- YOUR GOAL: Quote these lines exactly: the one that holds "Warehouse: [424,177,456,210] ->" and every line after it to the end of the material below. Skip pictures.

- SOURCE RECORDS:
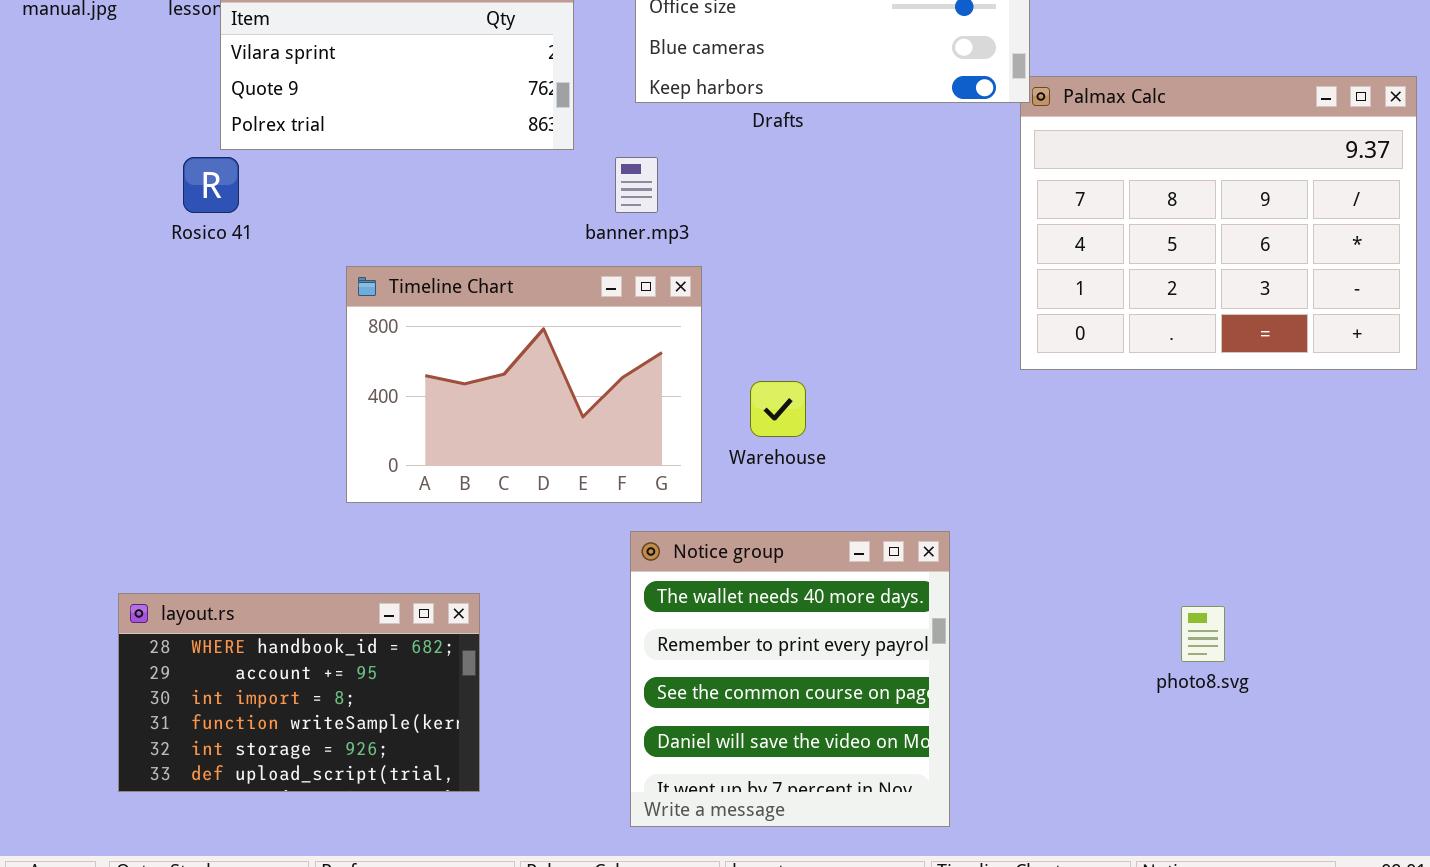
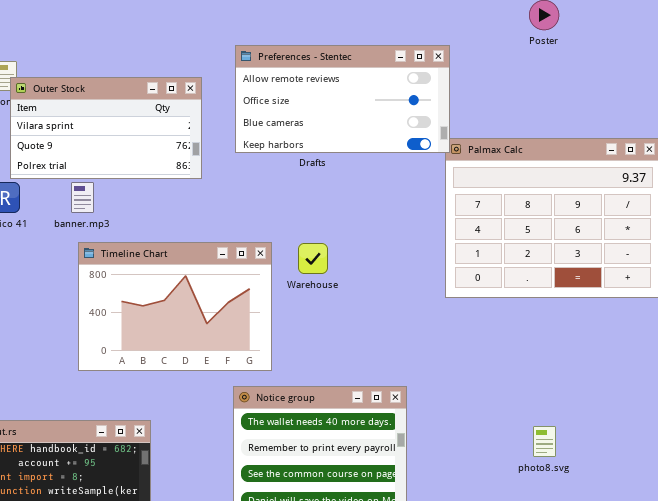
banner.mp3: [615,157,658,213] -> [71,182,94,213], moved
Warehouse: [750,381,806,437] -> [298,243,328,274], moved

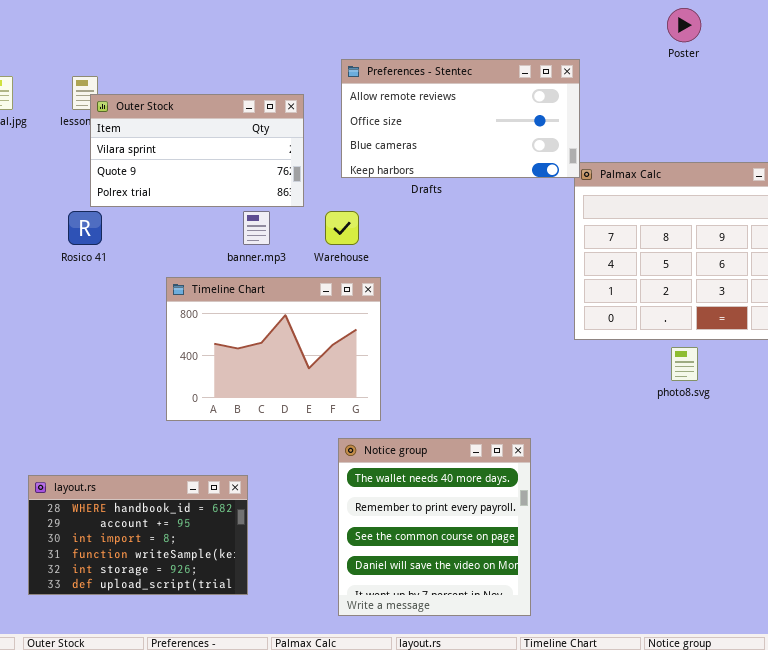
banner.mp3: [71,182,94,213] -> [243,211,270,245], moved
Warehouse: [298,243,328,274] -> [325,211,359,245], moved
photo8.svg: [533,426,556,457] -> [671,347,698,381], moved

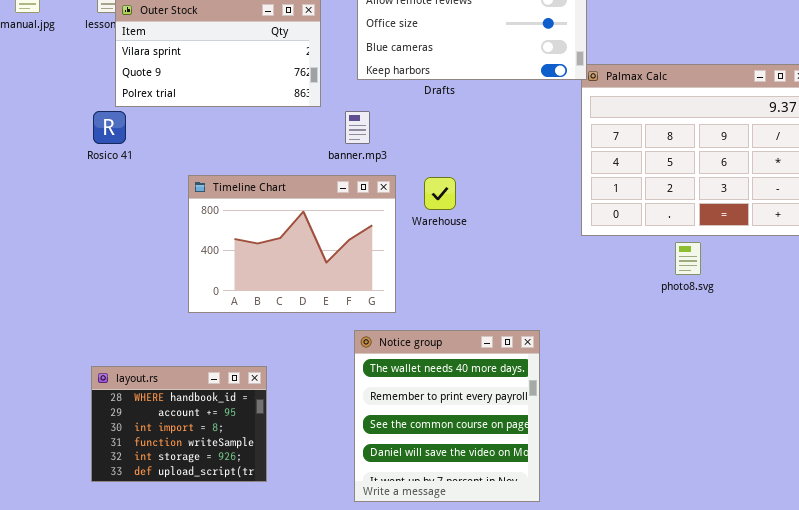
banner.mp3: [243,211,270,245] -> [345,111,370,144], moved
Warehouse: [325,211,359,245] -> [424,177,456,210], moved
layout.rs: [28,475,248,595] -> [91,366,267,482], resized

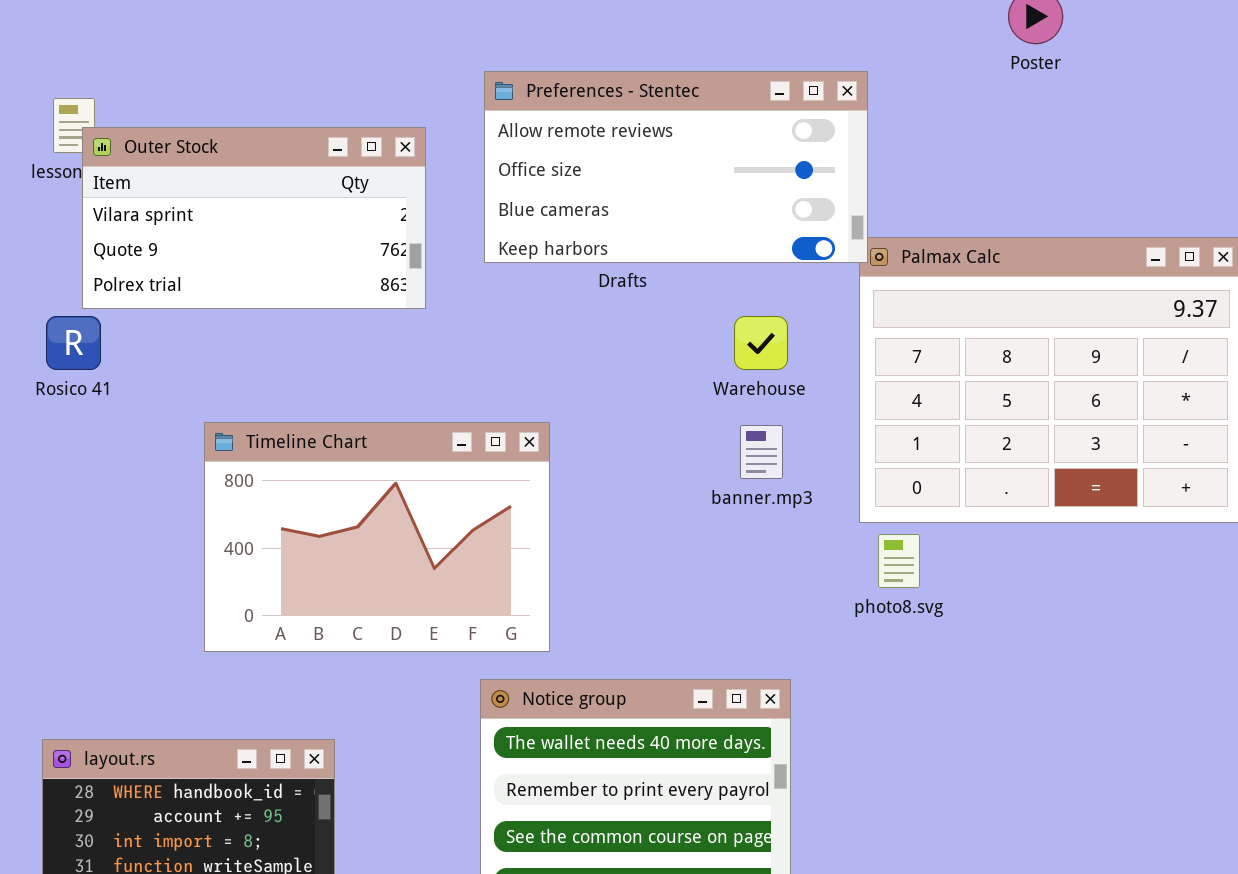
banner.mp3: [345,111,370,144] -> [740,425,783,479], moved
Warehouse: [424,177,456,210] -> [734,316,788,370], moved
photo8.svg: [675,242,701,275] -> [878,534,920,588], moved

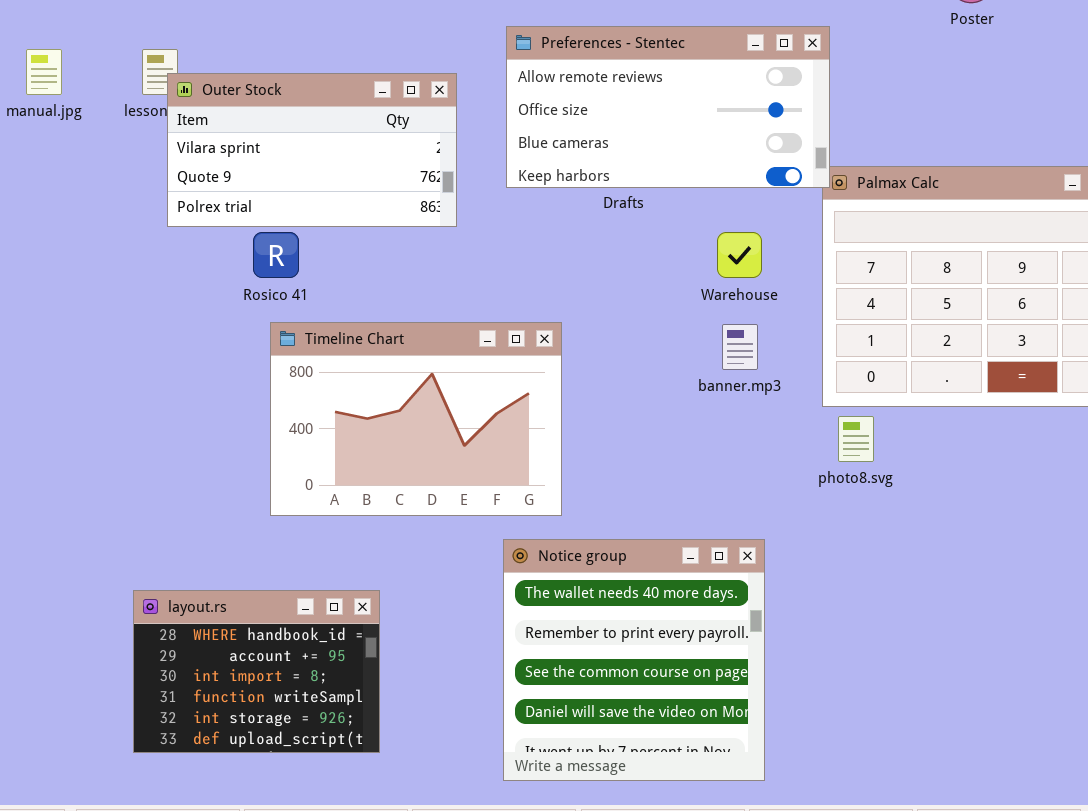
Rosico 41: [46,316,101,370] -> [253,232,299,278], moved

- RESULT FOR THIS EXERCISE:
Warehouse: [424,177,456,210] -> [734,316,788,370], moved
photo8.svg: [675,242,701,275] -> [878,534,920,588], moved

Rosico 41: [46,316,101,370] -> [253,232,299,278], moved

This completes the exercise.